WHAT TO DO: Render the following material again verbatim, leaving nothing out.

RECORDS SUPPLIED:
## Start

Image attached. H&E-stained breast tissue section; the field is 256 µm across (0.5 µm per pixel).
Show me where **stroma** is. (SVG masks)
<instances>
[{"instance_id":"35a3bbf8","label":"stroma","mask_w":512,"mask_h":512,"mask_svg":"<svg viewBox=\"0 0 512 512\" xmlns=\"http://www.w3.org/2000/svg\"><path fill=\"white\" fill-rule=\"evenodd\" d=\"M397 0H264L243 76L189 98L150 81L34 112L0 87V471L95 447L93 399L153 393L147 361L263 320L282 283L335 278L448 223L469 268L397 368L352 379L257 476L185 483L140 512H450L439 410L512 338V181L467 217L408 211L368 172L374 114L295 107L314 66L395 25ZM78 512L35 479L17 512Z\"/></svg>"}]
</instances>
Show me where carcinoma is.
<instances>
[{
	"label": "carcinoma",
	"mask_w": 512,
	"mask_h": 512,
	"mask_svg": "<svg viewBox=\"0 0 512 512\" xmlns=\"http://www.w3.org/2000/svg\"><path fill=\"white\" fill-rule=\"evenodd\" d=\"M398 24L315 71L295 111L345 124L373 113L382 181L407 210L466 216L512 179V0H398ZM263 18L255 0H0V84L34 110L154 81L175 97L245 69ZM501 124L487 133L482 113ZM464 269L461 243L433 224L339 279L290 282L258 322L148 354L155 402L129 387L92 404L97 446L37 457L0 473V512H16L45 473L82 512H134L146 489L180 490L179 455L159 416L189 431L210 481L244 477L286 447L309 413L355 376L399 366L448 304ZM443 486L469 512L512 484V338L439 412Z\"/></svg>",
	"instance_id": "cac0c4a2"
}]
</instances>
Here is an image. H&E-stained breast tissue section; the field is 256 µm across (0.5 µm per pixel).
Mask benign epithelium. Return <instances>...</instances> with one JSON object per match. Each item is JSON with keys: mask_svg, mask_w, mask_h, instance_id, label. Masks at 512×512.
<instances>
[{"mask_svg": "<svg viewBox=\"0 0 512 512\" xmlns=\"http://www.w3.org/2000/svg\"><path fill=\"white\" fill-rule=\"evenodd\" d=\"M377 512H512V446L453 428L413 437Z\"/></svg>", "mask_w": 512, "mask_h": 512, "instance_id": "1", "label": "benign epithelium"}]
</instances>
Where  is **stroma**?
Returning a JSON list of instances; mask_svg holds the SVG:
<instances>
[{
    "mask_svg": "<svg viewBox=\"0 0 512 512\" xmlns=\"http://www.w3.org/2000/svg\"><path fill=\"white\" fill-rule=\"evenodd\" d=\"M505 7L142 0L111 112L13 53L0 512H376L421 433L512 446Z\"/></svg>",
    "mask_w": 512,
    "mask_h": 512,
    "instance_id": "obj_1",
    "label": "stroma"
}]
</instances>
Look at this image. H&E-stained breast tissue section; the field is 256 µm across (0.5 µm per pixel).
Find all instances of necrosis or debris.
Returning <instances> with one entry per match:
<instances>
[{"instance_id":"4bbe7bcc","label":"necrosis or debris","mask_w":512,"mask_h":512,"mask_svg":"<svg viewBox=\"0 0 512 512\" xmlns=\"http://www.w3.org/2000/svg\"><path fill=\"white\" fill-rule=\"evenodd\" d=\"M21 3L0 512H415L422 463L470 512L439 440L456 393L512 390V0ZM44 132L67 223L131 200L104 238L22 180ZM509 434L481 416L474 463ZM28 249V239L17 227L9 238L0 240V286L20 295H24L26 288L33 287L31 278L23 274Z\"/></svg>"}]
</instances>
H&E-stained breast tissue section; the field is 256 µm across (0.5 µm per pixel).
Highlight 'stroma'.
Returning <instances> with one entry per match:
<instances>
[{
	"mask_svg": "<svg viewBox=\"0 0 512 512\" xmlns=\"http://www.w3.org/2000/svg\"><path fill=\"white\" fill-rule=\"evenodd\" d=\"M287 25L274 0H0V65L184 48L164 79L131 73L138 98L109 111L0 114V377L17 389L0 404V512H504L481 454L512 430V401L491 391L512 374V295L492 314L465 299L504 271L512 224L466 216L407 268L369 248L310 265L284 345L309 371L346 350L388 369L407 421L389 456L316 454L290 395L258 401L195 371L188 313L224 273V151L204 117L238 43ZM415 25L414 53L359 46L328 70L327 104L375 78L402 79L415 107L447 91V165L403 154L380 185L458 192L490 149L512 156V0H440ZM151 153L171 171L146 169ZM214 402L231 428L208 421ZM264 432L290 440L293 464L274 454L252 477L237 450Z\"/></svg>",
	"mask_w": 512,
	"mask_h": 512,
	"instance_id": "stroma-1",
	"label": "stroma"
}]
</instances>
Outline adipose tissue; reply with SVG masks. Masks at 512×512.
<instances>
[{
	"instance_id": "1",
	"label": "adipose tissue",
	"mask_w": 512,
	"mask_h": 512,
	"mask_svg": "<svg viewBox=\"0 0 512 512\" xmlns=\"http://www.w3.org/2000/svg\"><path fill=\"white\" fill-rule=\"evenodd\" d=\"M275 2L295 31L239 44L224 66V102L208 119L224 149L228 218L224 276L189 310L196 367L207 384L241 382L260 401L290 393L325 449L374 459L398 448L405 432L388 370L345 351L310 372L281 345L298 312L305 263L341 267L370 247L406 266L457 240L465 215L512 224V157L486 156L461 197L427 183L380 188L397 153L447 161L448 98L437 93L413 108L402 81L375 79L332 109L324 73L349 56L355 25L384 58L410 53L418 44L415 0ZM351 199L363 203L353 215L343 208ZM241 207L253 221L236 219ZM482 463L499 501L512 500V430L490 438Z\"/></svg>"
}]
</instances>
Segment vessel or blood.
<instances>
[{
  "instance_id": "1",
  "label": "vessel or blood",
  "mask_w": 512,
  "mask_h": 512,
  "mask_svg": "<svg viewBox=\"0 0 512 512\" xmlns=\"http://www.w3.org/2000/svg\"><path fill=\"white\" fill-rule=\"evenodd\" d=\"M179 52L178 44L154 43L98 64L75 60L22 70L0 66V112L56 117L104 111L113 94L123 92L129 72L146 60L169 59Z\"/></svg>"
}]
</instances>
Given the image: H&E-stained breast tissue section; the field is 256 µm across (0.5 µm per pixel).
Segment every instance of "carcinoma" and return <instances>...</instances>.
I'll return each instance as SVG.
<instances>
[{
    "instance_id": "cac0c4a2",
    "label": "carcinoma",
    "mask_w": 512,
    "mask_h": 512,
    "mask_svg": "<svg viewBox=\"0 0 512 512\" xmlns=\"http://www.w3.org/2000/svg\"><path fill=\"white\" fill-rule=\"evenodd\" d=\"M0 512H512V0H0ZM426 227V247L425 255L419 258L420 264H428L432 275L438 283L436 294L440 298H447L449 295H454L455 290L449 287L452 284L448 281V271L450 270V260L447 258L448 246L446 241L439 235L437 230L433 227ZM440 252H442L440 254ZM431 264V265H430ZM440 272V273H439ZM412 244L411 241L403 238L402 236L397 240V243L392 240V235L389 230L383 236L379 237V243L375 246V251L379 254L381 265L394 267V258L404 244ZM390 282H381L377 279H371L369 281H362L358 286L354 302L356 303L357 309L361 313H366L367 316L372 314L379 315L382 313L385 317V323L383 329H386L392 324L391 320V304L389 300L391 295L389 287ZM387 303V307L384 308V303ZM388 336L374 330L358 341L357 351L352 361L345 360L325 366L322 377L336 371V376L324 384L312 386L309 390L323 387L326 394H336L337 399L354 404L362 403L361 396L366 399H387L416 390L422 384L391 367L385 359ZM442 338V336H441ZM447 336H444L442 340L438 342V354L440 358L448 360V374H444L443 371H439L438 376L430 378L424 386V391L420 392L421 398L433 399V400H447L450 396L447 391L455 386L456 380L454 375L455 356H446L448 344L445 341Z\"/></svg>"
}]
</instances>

## End

EXPECTED ANSWER:
Image attached. H&E-stained breast tissue section; the field is 256 µm across (0.5 µm per pixel).
Show me where **stroma** is. (SVG masks)
<instances>
[{"instance_id":"35a3bbf8","label":"stroma","mask_w":512,"mask_h":512,"mask_svg":"<svg viewBox=\"0 0 512 512\" xmlns=\"http://www.w3.org/2000/svg\"><path fill=\"white\" fill-rule=\"evenodd\" d=\"M397 0H264L243 76L189 98L150 81L34 112L0 87V471L95 447L93 399L153 393L147 361L263 320L282 283L335 278L448 223L469 268L397 368L352 379L257 476L185 483L140 512H450L439 410L512 338V181L467 217L408 211L368 172L374 114L295 107L314 66L395 25ZM78 512L35 479L17 512Z\"/></svg>"}]
</instances>
Show me where carcinoma is.
<instances>
[{
	"label": "carcinoma",
	"mask_w": 512,
	"mask_h": 512,
	"mask_svg": "<svg viewBox=\"0 0 512 512\" xmlns=\"http://www.w3.org/2000/svg\"><path fill=\"white\" fill-rule=\"evenodd\" d=\"M398 24L315 71L295 111L345 124L373 113L382 181L407 210L466 216L512 179V0H398ZM263 18L255 0H0V84L34 110L154 81L175 97L245 69ZM501 124L487 133L482 113ZM464 269L461 243L433 224L339 279L290 282L258 322L148 354L155 402L129 387L92 404L97 446L37 457L0 473V512H16L45 473L82 512H134L146 489L180 490L179 455L159 416L189 431L210 481L244 477L286 447L309 413L355 376L399 366L448 304ZM443 486L469 512L512 484V338L439 412Z\"/></svg>",
	"instance_id": "cac0c4a2"
}]
</instances>
Here is an image. H&E-stained breast tissue section; the field is 256 µm across (0.5 µm per pixel).
Mask benign epithelium. Return <instances>...</instances> with one JSON object per match. Each item is JSON with keys: mask_svg, mask_w, mask_h, instance_id, label. Masks at 512×512.
<instances>
[{"mask_svg": "<svg viewBox=\"0 0 512 512\" xmlns=\"http://www.w3.org/2000/svg\"><path fill=\"white\" fill-rule=\"evenodd\" d=\"M377 512H512V446L453 428L413 437Z\"/></svg>", "mask_w": 512, "mask_h": 512, "instance_id": "1", "label": "benign epithelium"}]
</instances>
Where  is **stroma**?
Returning a JSON list of instances; mask_svg holds the SVG:
<instances>
[{
    "mask_svg": "<svg viewBox=\"0 0 512 512\" xmlns=\"http://www.w3.org/2000/svg\"><path fill=\"white\" fill-rule=\"evenodd\" d=\"M505 7L142 0L111 112L13 53L0 512H376L421 433L512 446Z\"/></svg>",
    "mask_w": 512,
    "mask_h": 512,
    "instance_id": "obj_1",
    "label": "stroma"
}]
</instances>
Look at this image. H&E-stained breast tissue section; the field is 256 µm across (0.5 µm per pixel).
Find all instances of necrosis or debris.
Returning <instances> with one entry per match:
<instances>
[{"instance_id":"4bbe7bcc","label":"necrosis or debris","mask_w":512,"mask_h":512,"mask_svg":"<svg viewBox=\"0 0 512 512\" xmlns=\"http://www.w3.org/2000/svg\"><path fill=\"white\" fill-rule=\"evenodd\" d=\"M21 3L0 512H415L422 463L470 512L439 440L456 393L512 390V0ZM44 132L67 223L131 200L104 238L22 180ZM509 434L481 416L474 463ZM28 249V239L17 227L9 238L0 240V286L20 295H24L26 288L33 287L31 278L23 274Z\"/></svg>"}]
</instances>
H&E-stained breast tissue section; the field is 256 µm across (0.5 µm per pixel).
Highlight 'stroma'.
Returning <instances> with one entry per match:
<instances>
[{
	"mask_svg": "<svg viewBox=\"0 0 512 512\" xmlns=\"http://www.w3.org/2000/svg\"><path fill=\"white\" fill-rule=\"evenodd\" d=\"M287 25L274 0H0V65L184 48L164 79L131 73L138 98L109 111L0 114V377L17 389L0 404V512H504L481 454L512 430V401L491 391L512 374V295L492 314L465 299L504 271L512 224L466 216L407 268L369 248L310 265L284 345L309 371L346 350L388 369L407 421L389 456L316 454L290 395L258 401L195 371L188 313L224 273V151L204 117L238 43ZM415 25L414 53L359 46L328 70L327 104L375 78L402 79L415 107L447 91V165L403 154L380 185L458 192L490 149L512 156V0H440ZM151 153L171 171L146 169ZM214 402L231 428L208 421ZM264 432L290 440L293 464L274 454L252 477L237 450Z\"/></svg>",
	"mask_w": 512,
	"mask_h": 512,
	"instance_id": "stroma-1",
	"label": "stroma"
}]
</instances>
Outline adipose tissue; reply with SVG masks. Masks at 512×512.
<instances>
[{
	"instance_id": "1",
	"label": "adipose tissue",
	"mask_w": 512,
	"mask_h": 512,
	"mask_svg": "<svg viewBox=\"0 0 512 512\" xmlns=\"http://www.w3.org/2000/svg\"><path fill=\"white\" fill-rule=\"evenodd\" d=\"M275 2L295 31L239 44L224 66V102L208 119L224 149L228 218L224 276L189 310L196 367L207 384L241 382L260 401L290 393L325 449L374 459L398 448L405 432L388 370L345 351L310 372L281 345L298 312L305 263L341 267L370 247L406 266L457 240L465 215L512 224V157L486 156L461 197L427 183L380 188L397 153L447 161L448 98L437 93L413 108L402 81L375 79L332 109L324 73L349 56L355 25L384 58L410 53L418 44L415 0ZM351 199L363 203L353 215L343 208ZM241 207L253 221L236 219ZM482 463L499 501L512 500V430L490 438Z\"/></svg>"
}]
</instances>
Segment vessel or blood.
<instances>
[{
  "instance_id": "1",
  "label": "vessel or blood",
  "mask_w": 512,
  "mask_h": 512,
  "mask_svg": "<svg viewBox=\"0 0 512 512\" xmlns=\"http://www.w3.org/2000/svg\"><path fill=\"white\" fill-rule=\"evenodd\" d=\"M179 52L178 44L154 43L98 64L75 60L22 70L0 66V112L56 117L104 111L113 94L123 92L129 72L146 60L169 59Z\"/></svg>"
}]
</instances>
Given the image: H&E-stained breast tissue section; the field is 256 µm across (0.5 µm per pixel).
Segment every instance of "carcinoma" and return <instances>...</instances>.
I'll return each instance as SVG.
<instances>
[{
    "instance_id": "cac0c4a2",
    "label": "carcinoma",
    "mask_w": 512,
    "mask_h": 512,
    "mask_svg": "<svg viewBox=\"0 0 512 512\" xmlns=\"http://www.w3.org/2000/svg\"><path fill=\"white\" fill-rule=\"evenodd\" d=\"M0 512H512V0H0ZM426 227V247L425 255L419 258L420 264H428L432 275L438 283L436 294L440 298H447L449 295H454L455 290L449 287L452 284L448 281V271L450 270V260L447 258L448 246L446 241L439 235L437 230L433 227ZM440 252H442L440 254ZM431 264V265H430ZM440 272V273H439ZM412 244L411 241L403 238L402 236L397 240V243L392 240V235L389 230L383 236L379 237V243L375 246V251L379 254L381 265L394 267V258L404 244ZM390 282H381L377 279H371L369 281H362L358 286L354 302L356 303L357 309L361 313H366L367 316L372 314L379 315L382 313L385 317V323L383 329H386L392 324L391 320V304L389 300L391 295L389 287ZM387 303V307L384 308V303ZM388 336L374 330L358 341L357 351L352 361L345 360L325 366L322 377L336 371V376L324 384L312 386L309 390L323 387L326 394H336L337 399L354 404L362 403L361 396L366 399H387L416 390L422 384L391 367L385 359ZM442 338V336H441ZM447 336H444L442 340L438 342V354L440 358L448 360V374H444L443 371H439L438 376L430 378L424 386V391L420 392L421 398L433 399V400H447L450 396L447 391L455 386L456 380L454 375L455 356H446L448 344L445 341Z\"/></svg>"
}]
</instances>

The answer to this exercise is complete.